Records shown section start

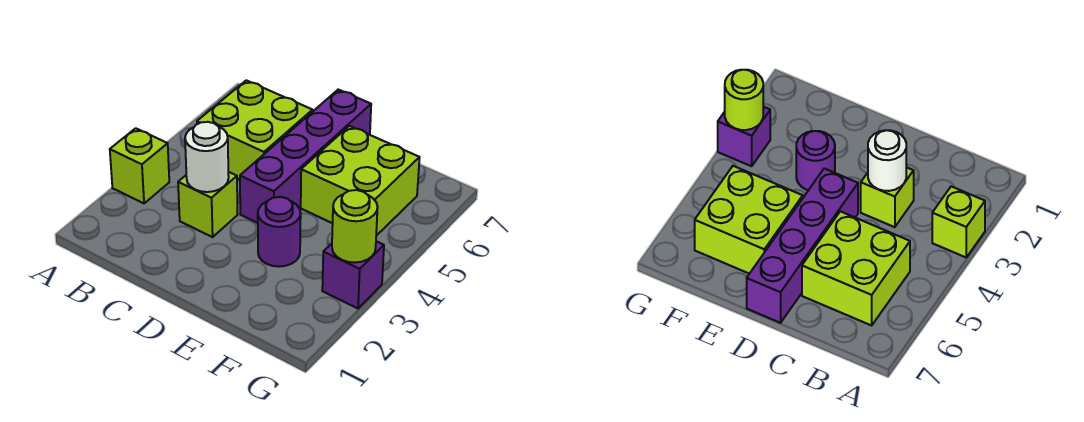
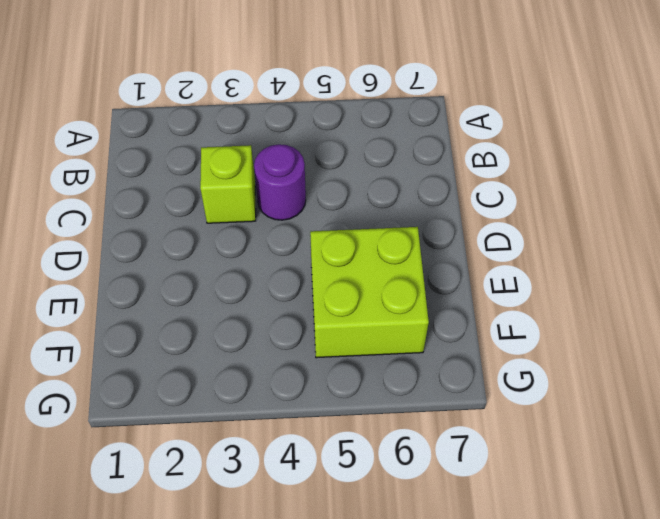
purple round brick C4 level 1 -> purple round brick E3 level 1
none -> lime brick A3 level 1
none -> lime brick B5:C6 level 1

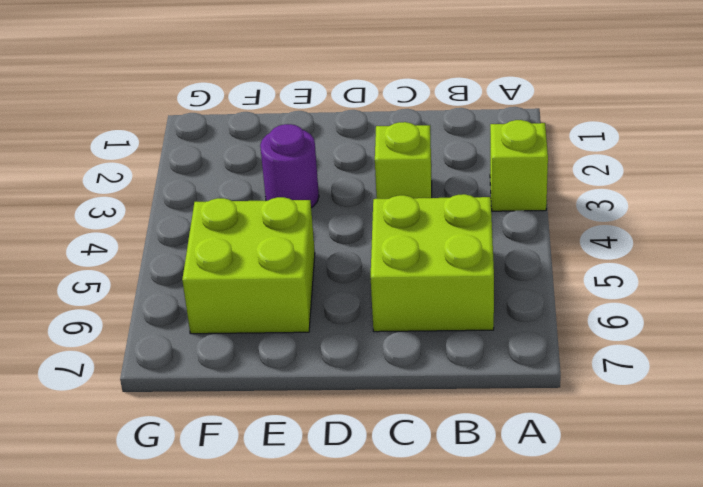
none -> purple brick D4:D7 level 1
none -> purple brick G3 level 1

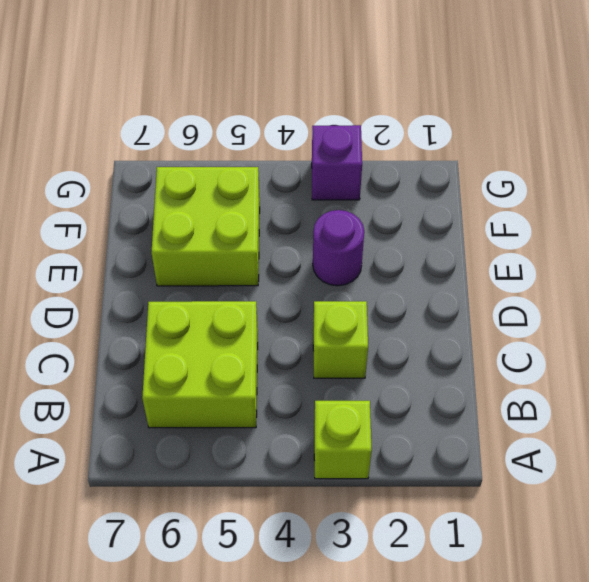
none -> purple brick D4:D7 level 1
none -> white round brick C3 level 2

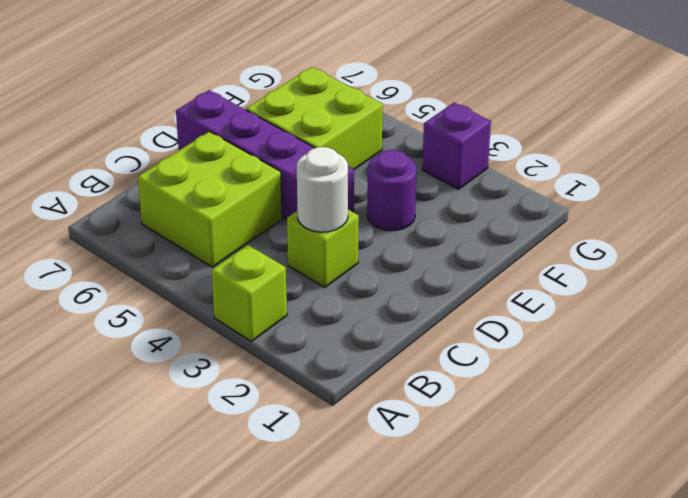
none -> lime round brick G3 level 2

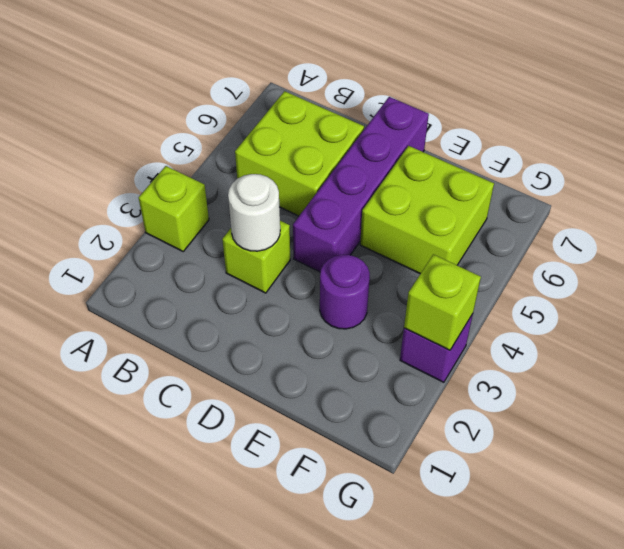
lime brick G3 level 2 -> lime round brick G3 level 2

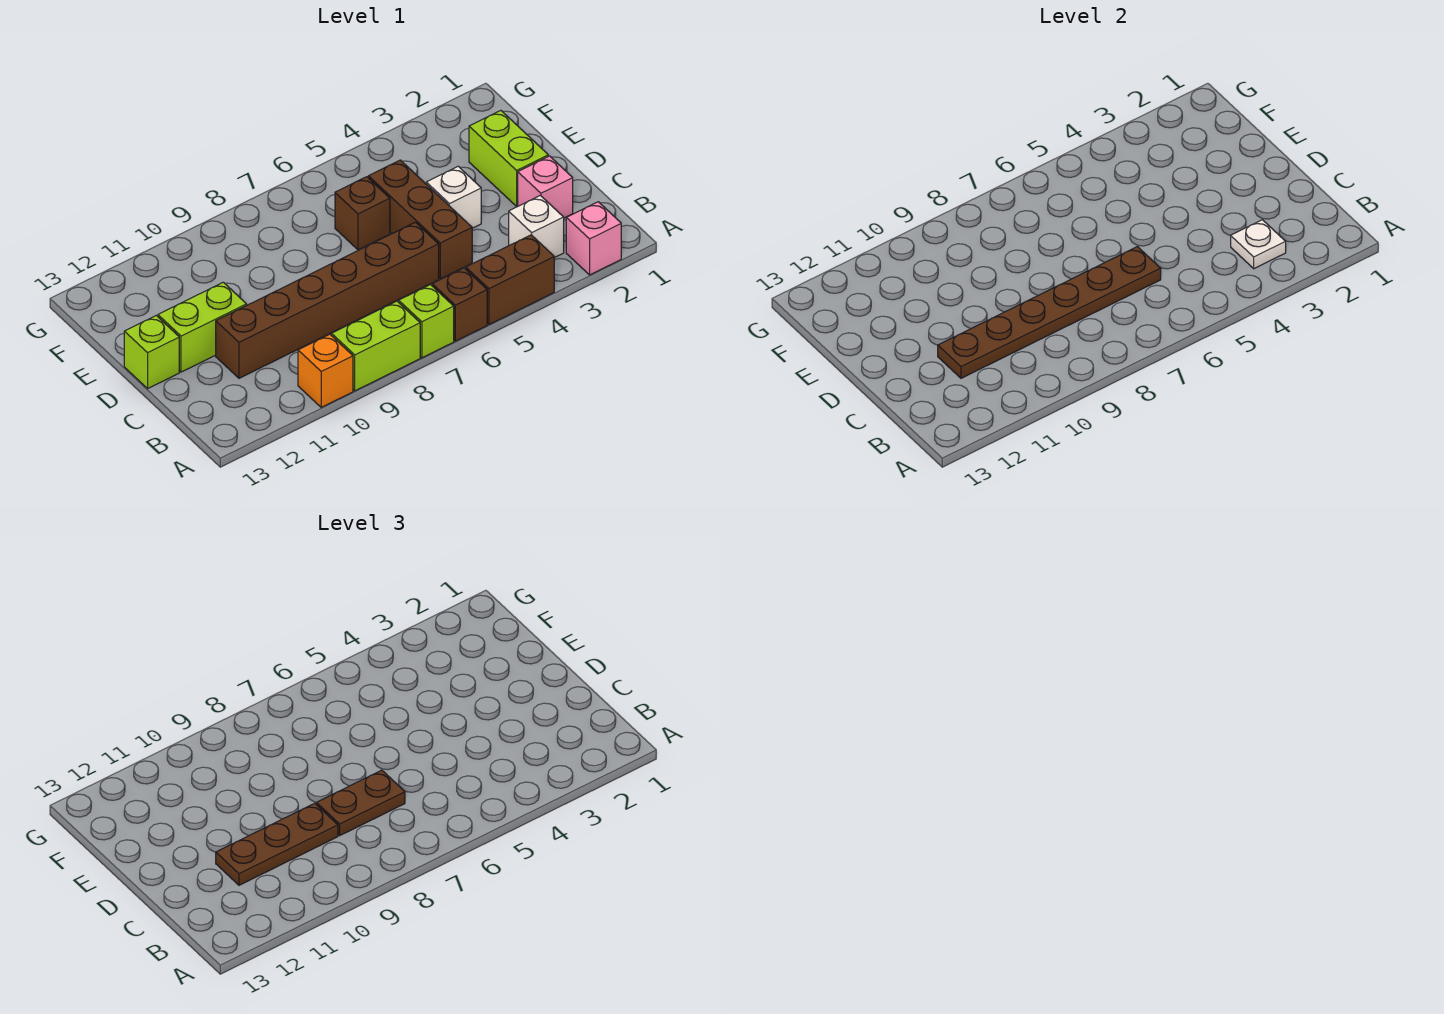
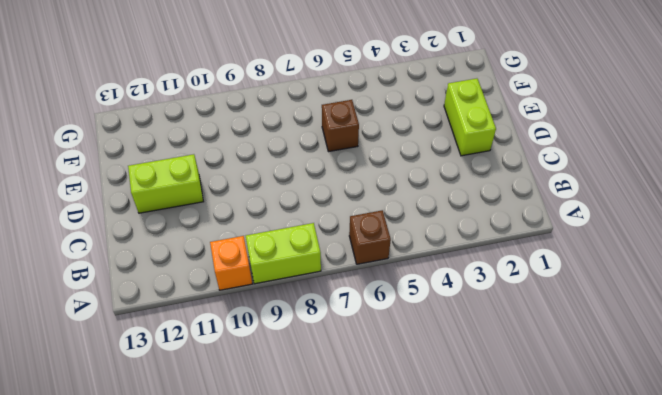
none -> pink brick A2 level 1
none -> brown brick A4:A5 level 1
none -> lime brick A7 level 1

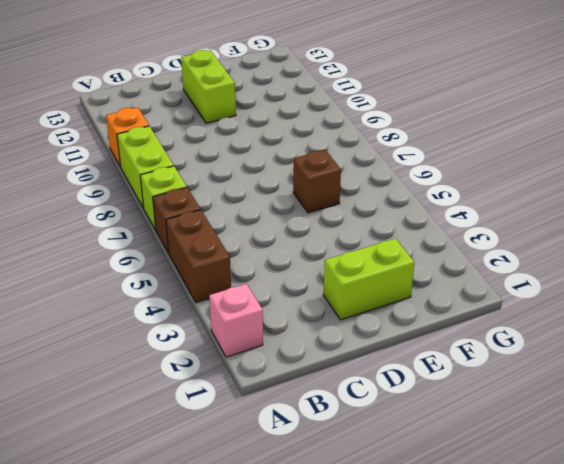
none -> white brick B3 level 1
none -> pink brick C2 level 1
none -> brown brick C5:E5 level 1

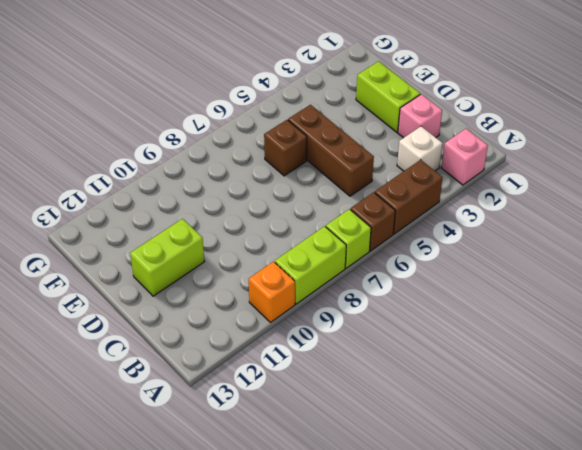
none -> brown brick C6:C11 level 1
none -> white brick D4 level 1
none -> lime brick D13 level 1

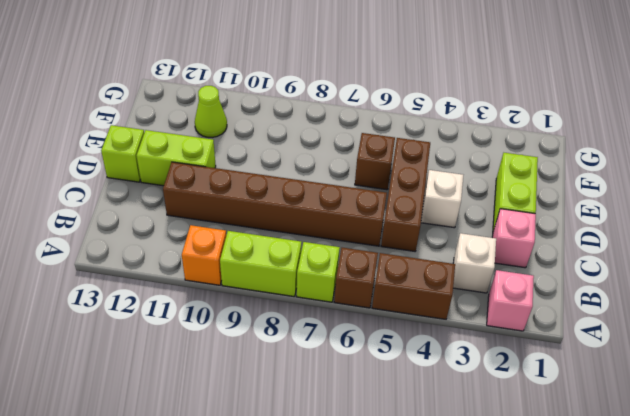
lime cone F11 level 1 -> none
none -> white plate B3 level 2
none -> brown plate C6:C11 level 2
none -> brown plate C7:C8 level 3

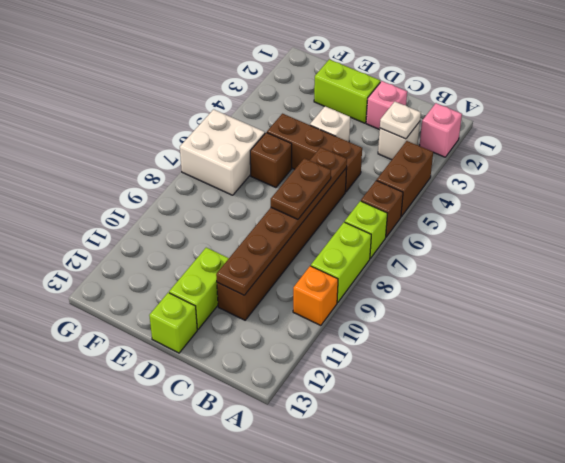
white brick F6:G7 level 1 -> none
none -> brown plate C9:C11 level 3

Records shown section end

Work to complete = Copy the final portion of the records: every line from the one containing "none -> brown plate C6:C11 level 2" through the last, word for word, without pictures.

Exercise output =
none -> brown plate C6:C11 level 2
none -> brown plate C7:C8 level 3

white brick F6:G7 level 1 -> none
none -> brown plate C9:C11 level 3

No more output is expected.